**TASK TO CARRY OUT**
Repeat the records below word for word and omit each image.

**SUPPLIED MATERIAL**
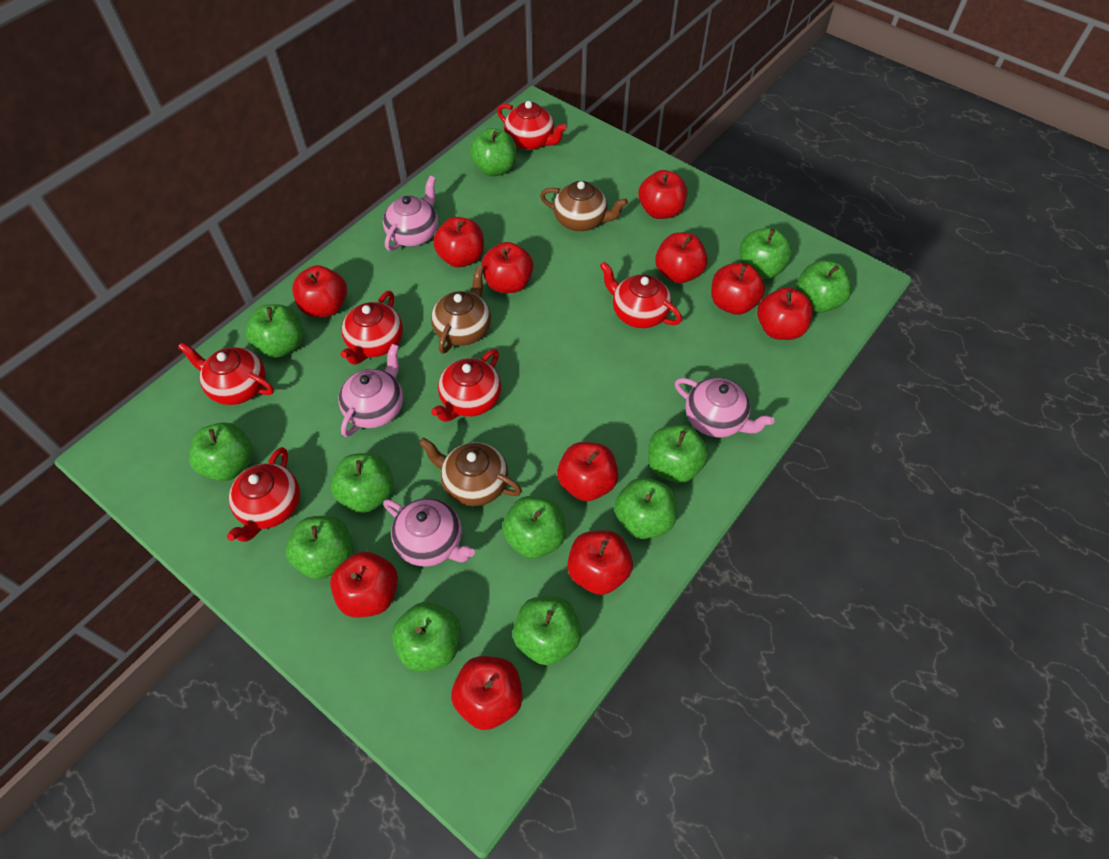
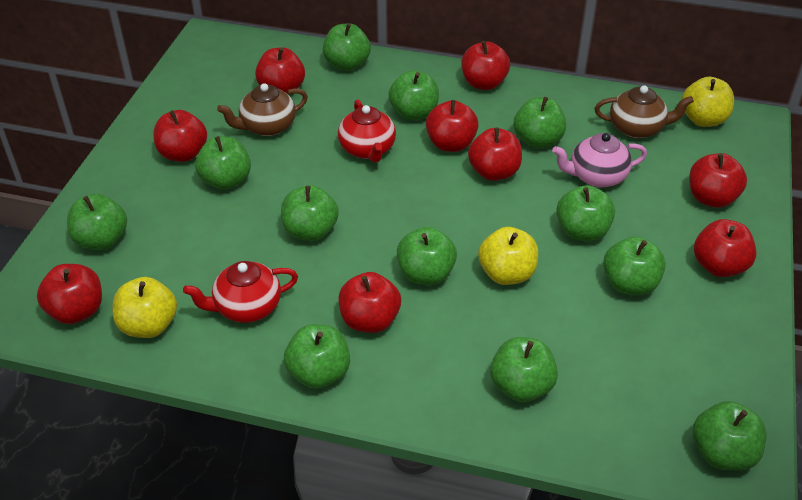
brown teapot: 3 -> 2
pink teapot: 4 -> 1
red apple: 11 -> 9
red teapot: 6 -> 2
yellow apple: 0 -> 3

**SOLUTION TO THIS TASK**
brown teapot: 3 -> 2
pink teapot: 4 -> 1
red apple: 11 -> 9
red teapot: 6 -> 2
yellow apple: 0 -> 3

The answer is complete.